Take the line containing "(306, 129) = (570, 76): yellow" and every line after it in the data below, and print them exactly as given, with nothing else.

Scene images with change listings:
═══

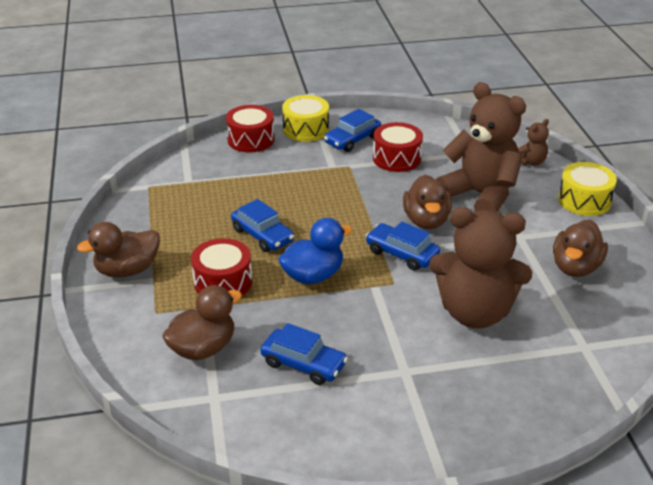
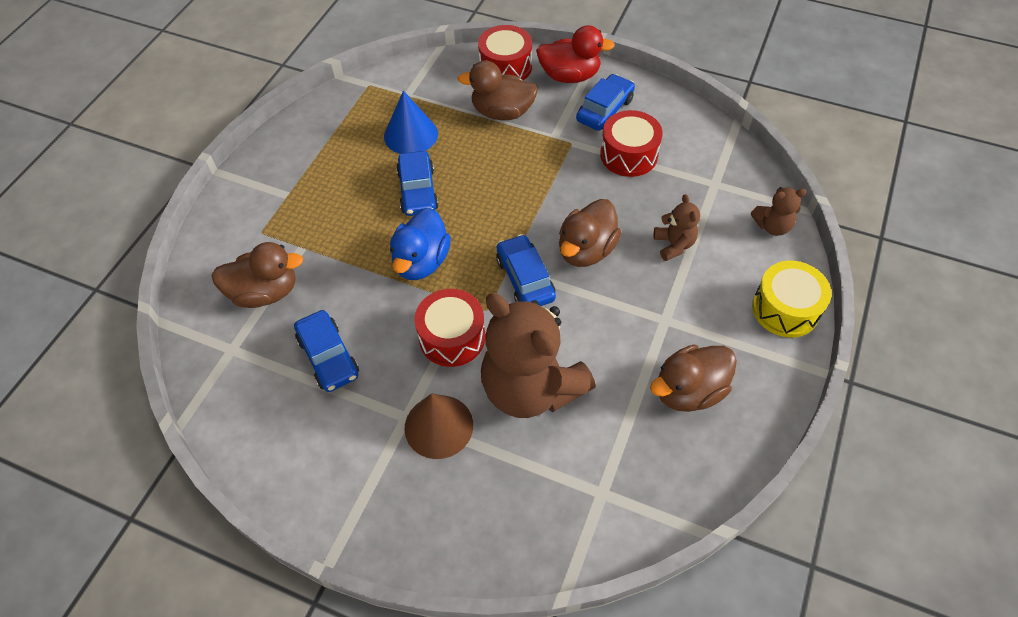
camera: 35 degrees right, 20 degrees up
(127, 270) = (276, 174): brown duck -> brown duck (502, 112)
(219, 204) = (410, 135): none -> blue cone
(223, 282) = (340, 228): red drum -> red drum (452, 337)
(306, 129) = (570, 76): yellow drum -> red duck
(313, 276) = (421, 262): blue duck -> blue duck turned 105 degrees clockwise
(352, 140) = (604, 110): blue car -> blue car turned 135 degrees clockwise
(435, 365) = (438, 426): none -> brown cone
(480, 195) = (674, 245): brown teddy bear -> brown teddy bear, size x0.44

═══

PROBLEM SOLUTION =
(306, 129) = (570, 76): yellow drum -> red duck
(313, 276) = (421, 262): blue duck -> blue duck turned 105 degrees clockwise
(352, 140) = (604, 110): blue car -> blue car turned 135 degrees clockwise
(435, 365) = (438, 426): none -> brown cone
(480, 195) = (674, 245): brown teddy bear -> brown teddy bear, size x0.44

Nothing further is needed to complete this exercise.